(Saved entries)
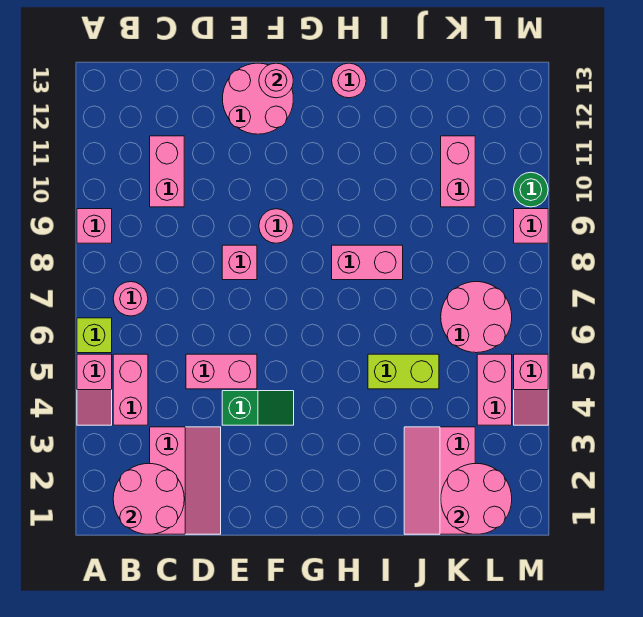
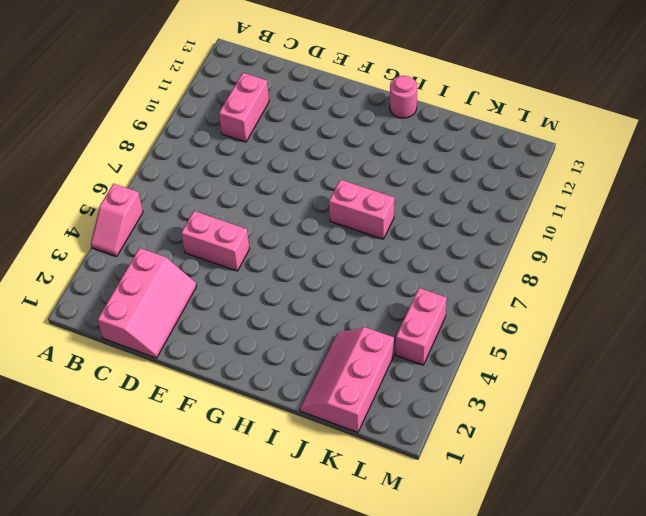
none -> lime brick A6 level 1
none -> pink brick A9 level 1
none -> pink brick B4:B5 level 1

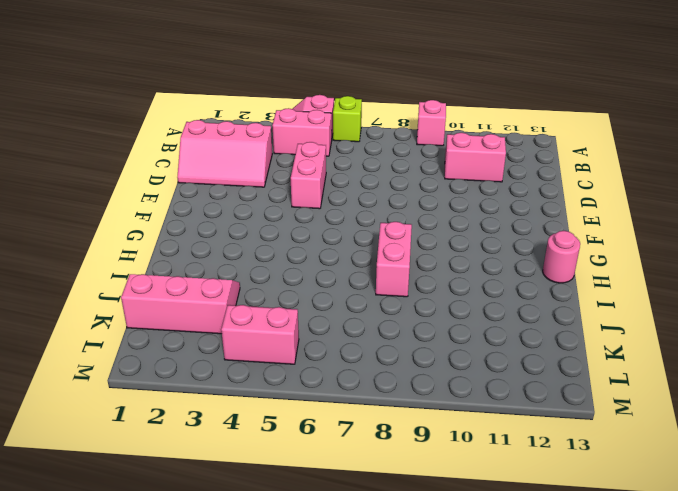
none -> pink round brick B7 level 1
none -> green slope E4:F4 level 1 top E
none -> pink brick E8 level 1

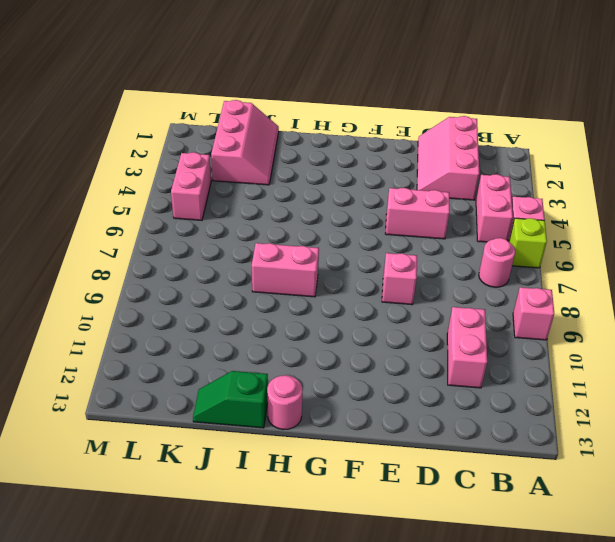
green slope I13:J13 level 1 top I -> green slope E4:F4 level 1 top E
none -> pink round brick E12:F13 level 1
none -> pink round brick F9 level 1
none -> lime brick I5:J5 level 1

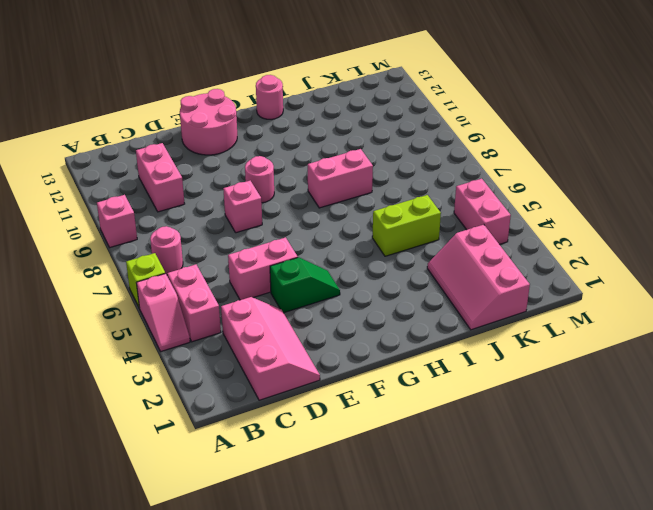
none -> pink round brick K6:L7 level 1
none -> pink brick K10:K11 level 1
none -> pink slope M4:M5 level 1 top 5

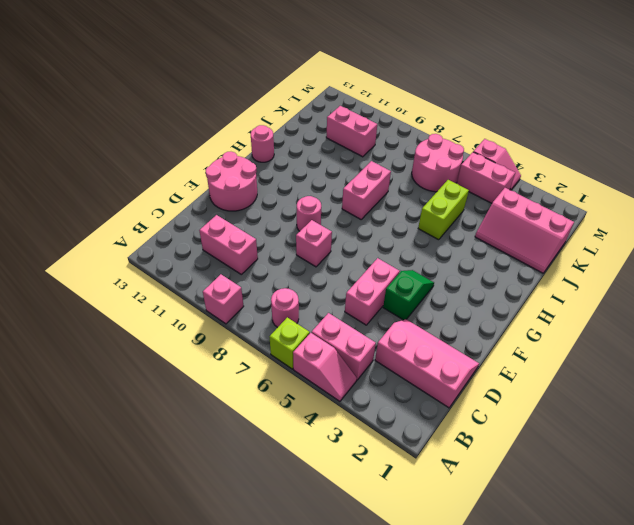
none -> pink brick M9 level 1
none -> green round brick M10 level 1
none -> pink round brick B1:C2 level 2

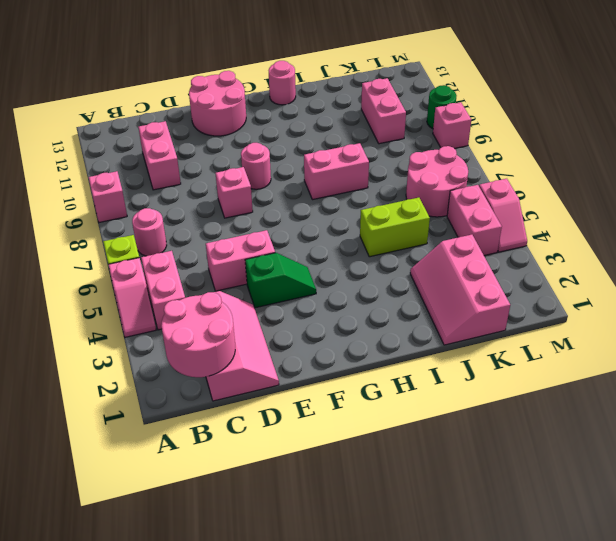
none -> pink round brick F13 level 2
none -> pink round brick K1:L2 level 2

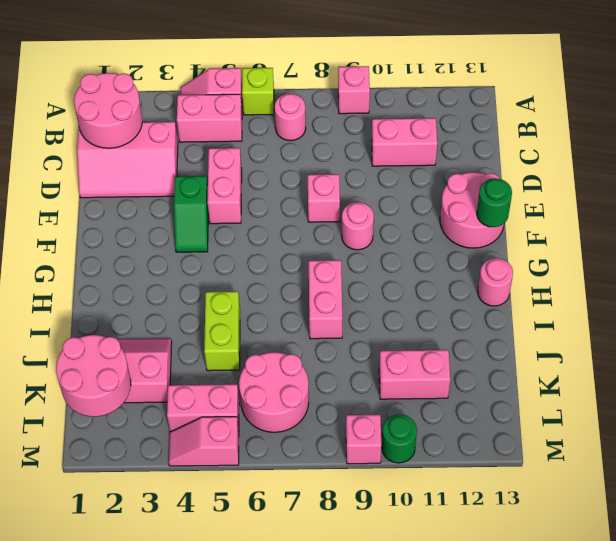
green round brick F13 level 2 -> pink round brick F13 level 2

§ **YOUR ASSIGNMENT**:
Leave out the pictures and give the rest of the records again exactly.

§ **SOLUTION TO THIS EXERCISE**:
none -> lime brick A6 level 1
none -> pink brick A9 level 1
none -> pink brick B4:B5 level 1

none -> pink round brick B7 level 1
none -> green slope E4:F4 level 1 top E
none -> pink brick E8 level 1

green slope I13:J13 level 1 top I -> green slope E4:F4 level 1 top E
none -> pink round brick E12:F13 level 1
none -> pink round brick F9 level 1
none -> lime brick I5:J5 level 1

none -> pink round brick K6:L7 level 1
none -> pink brick K10:K11 level 1
none -> pink slope M4:M5 level 1 top 5

none -> pink brick M9 level 1
none -> green round brick M10 level 1
none -> pink round brick B1:C2 level 2

none -> pink round brick F13 level 2
none -> pink round brick K1:L2 level 2

green round brick F13 level 2 -> pink round brick F13 level 2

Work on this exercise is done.